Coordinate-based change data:
▬▬▬

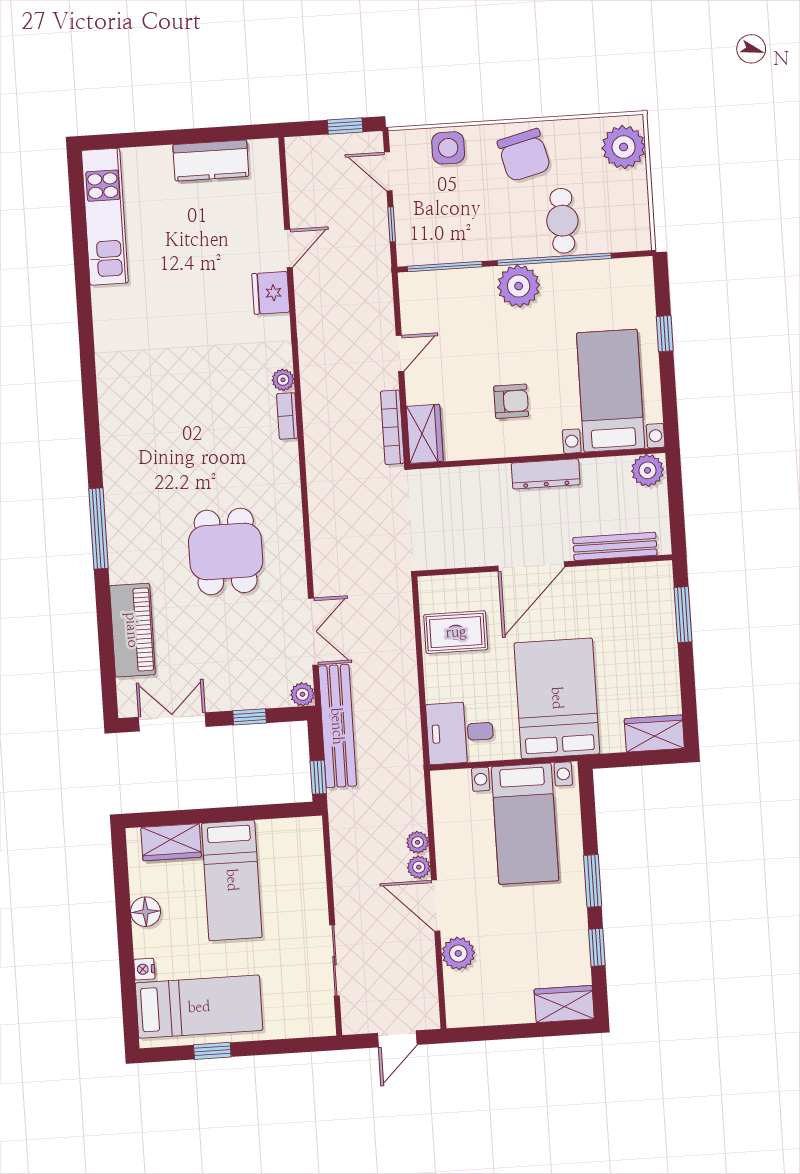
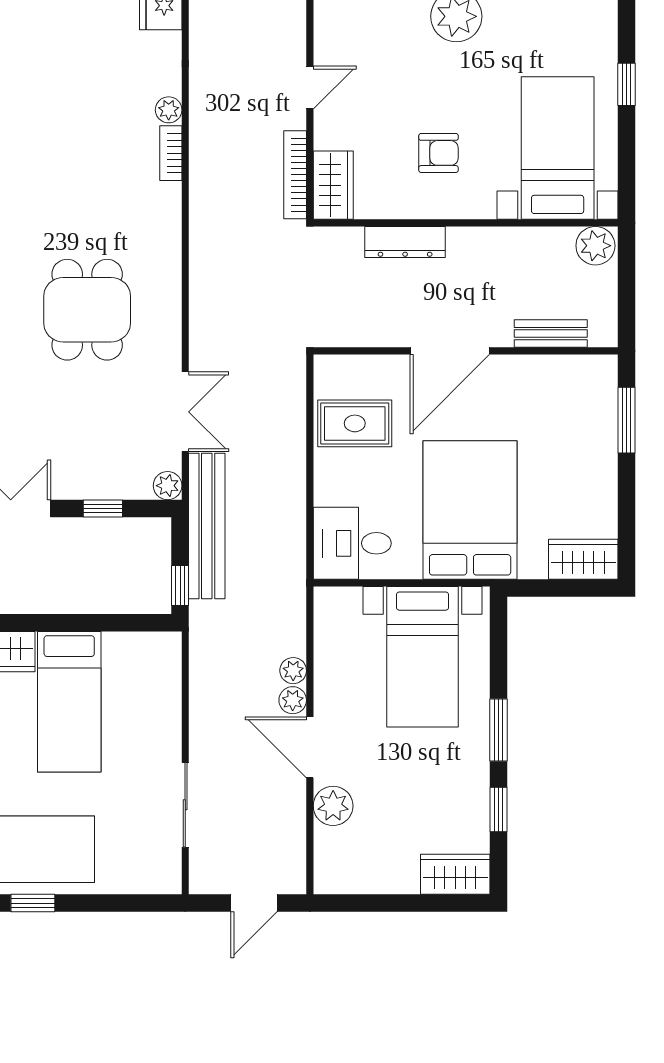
dresser: (546, 474) -> (405, 242), moved
bench: (615, 546) -> (551, 334), width x0.73

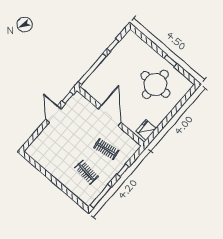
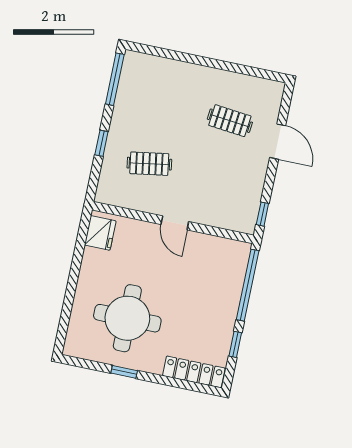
locker: (139, 43) -> (194, 372), added
door: (53, 114) -> (278, 142), moved
door: (110, 116) -> (175, 223), width x0.53
clothes rail: (86, 172) -> (230, 121), moved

▬▬▬

ABOUT THIS EXERCISE: The data must be printed exactly, image-free.

TASK SOLUTION:
dresser: (546, 474) -> (405, 242), moved
bench: (615, 546) -> (551, 334), width x0.73

locker: (139, 43) -> (194, 372), added
door: (53, 114) -> (278, 142), moved
door: (110, 116) -> (175, 223), width x0.53
clothes rail: (86, 172) -> (230, 121), moved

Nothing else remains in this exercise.